[Scene edit records]
Segment Open

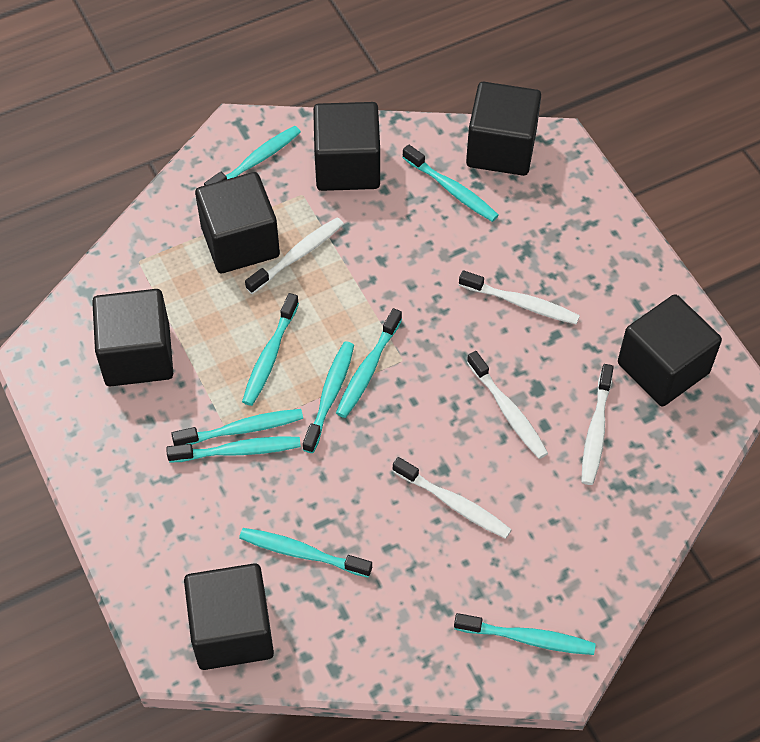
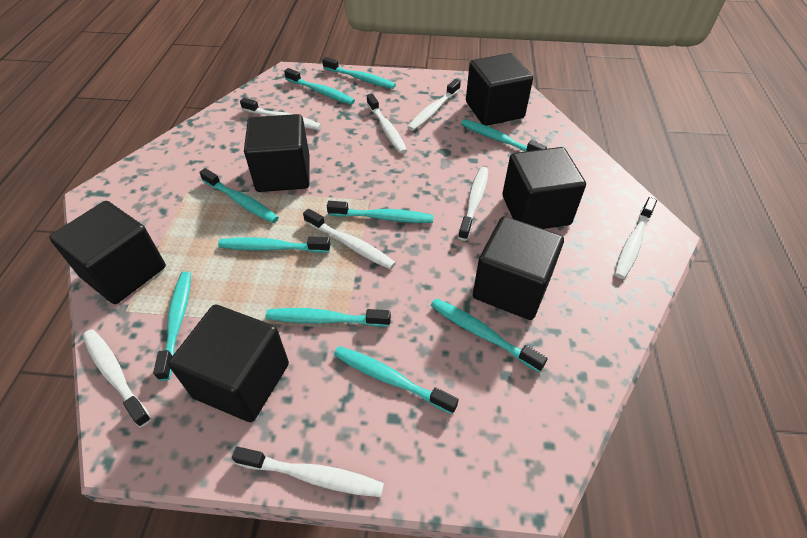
turquoise toothbrush: 9 -> 10
white toothbrush: 5 -> 8

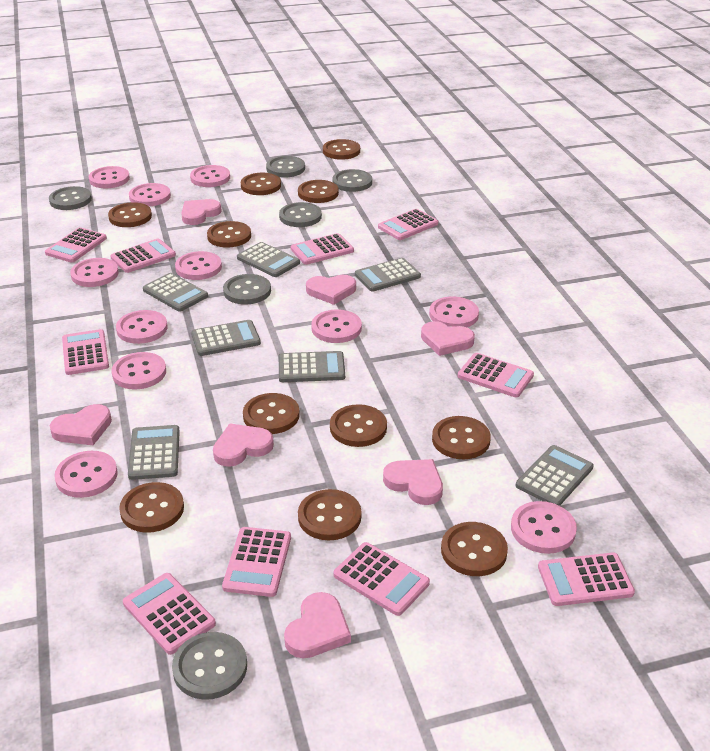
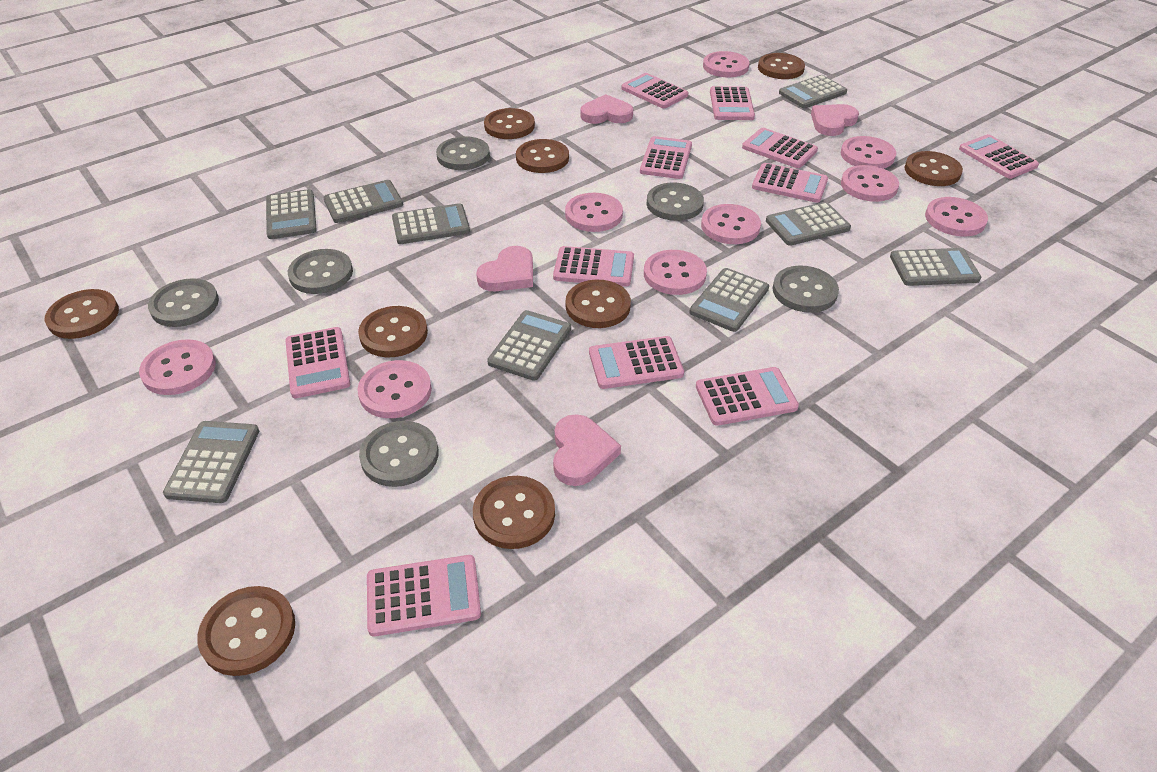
brown button: 11 -> 9
grey calculator: 7 -> 9
pink button: 11 -> 9
pink calculator: 10 -> 11
pink heart: 7 -> 4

Segment Closed

▶ Exercise brief
Copy all the entries above exactly as they stand, except for the pictures.

▶ Finished exercise
turquoise toothbrush: 9 -> 10
white toothbrush: 5 -> 8

brown button: 11 -> 9
grey calculator: 7 -> 9
pink button: 11 -> 9
pink calculator: 10 -> 11
pink heart: 7 -> 4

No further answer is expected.